# What the task requires
The records underneath are to be repeated exactly, with the pictures left out.

# # # # #

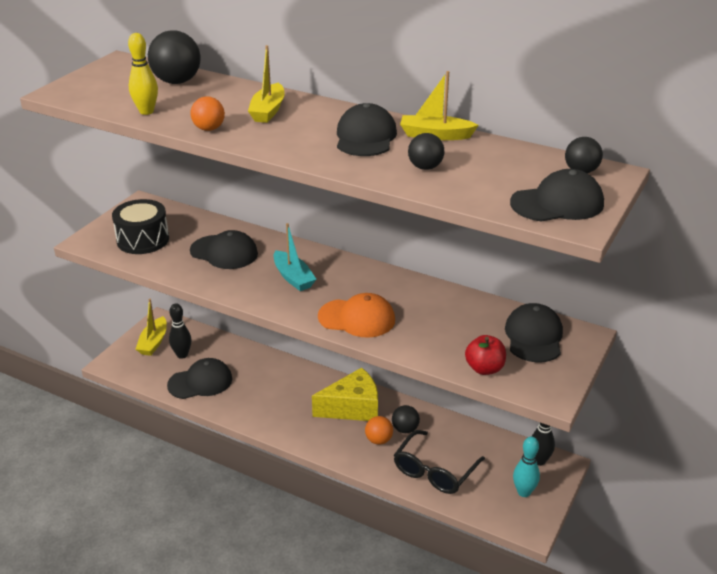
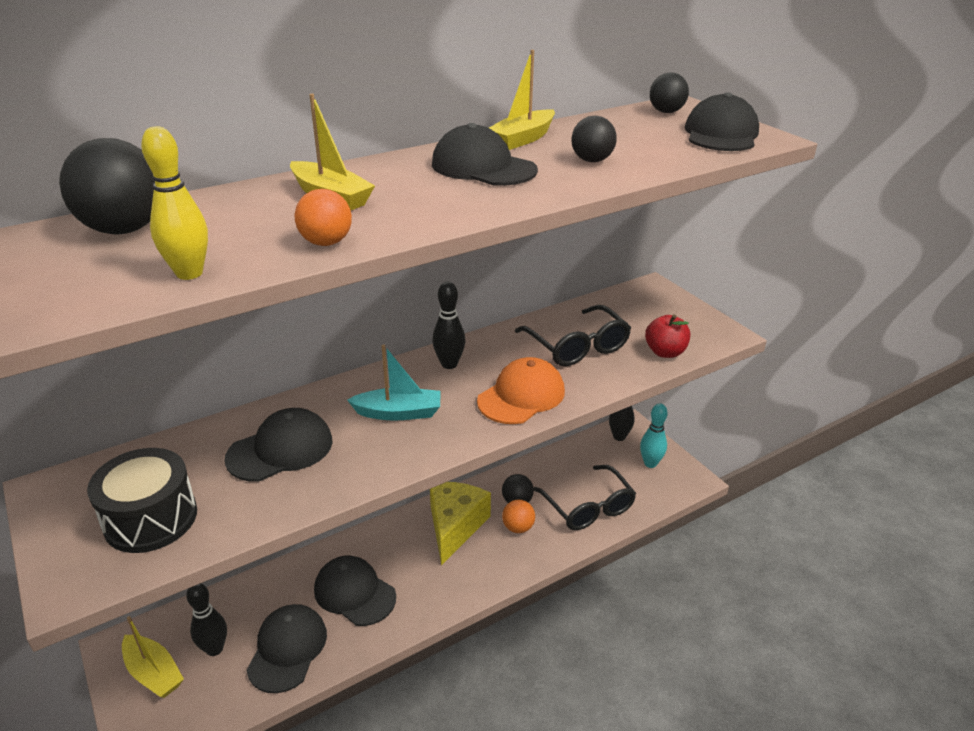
camera: 60 degrees left, 0 degrees up
(364, 277) = (449, 364): none -> black bowling pin
(445, 323) = (577, 346): none -> black glasses
(534, 337) = (636, 310): black cap -> black cap (354, 593)

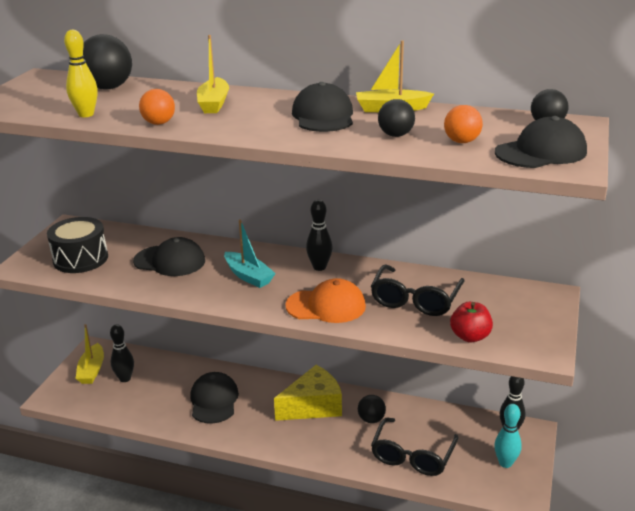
camera: 50 degrees right, 5 degrees down
(287, 649) = (150, 402): black cap -> none
(518, 527) = (348, 434): orange ball -> orange ball (461, 141)

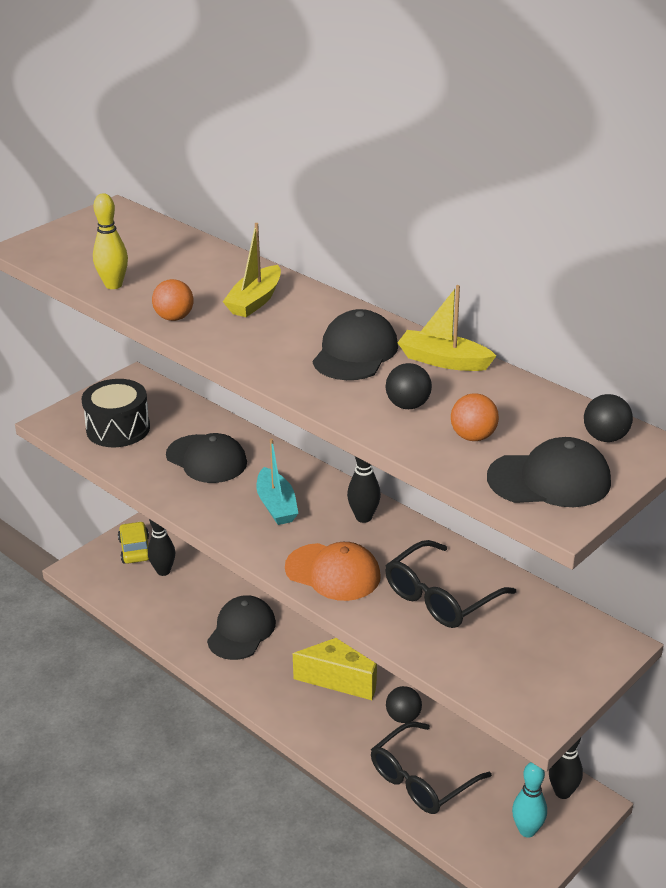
camera: 25 degrees right, 5 degrees up
(92, 370) = (135, 549): yellow boat -> yellow car
(108, 88) = (167, 247): black ball -> none
(470, 336) = (465, 667): red apple -> none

# # # # #

# Output for this task
camera: 60 degrees left, 0 degrees up
(364, 277) = (449, 364): none -> black bowling pin
(445, 323) = (577, 346): none -> black glasses
(534, 337) = (636, 310): black cap -> black cap (354, 593)

camera: 50 degrees right, 5 degrees down
(287, 649) = (150, 402): black cap -> none
(518, 527) = (348, 434): orange ball -> orange ball (461, 141)

camera: 25 degrees right, 5 degrees up
(92, 370) = (135, 549): yellow boat -> yellow car
(108, 88) = (167, 247): black ball -> none
(470, 336) = (465, 667): red apple -> none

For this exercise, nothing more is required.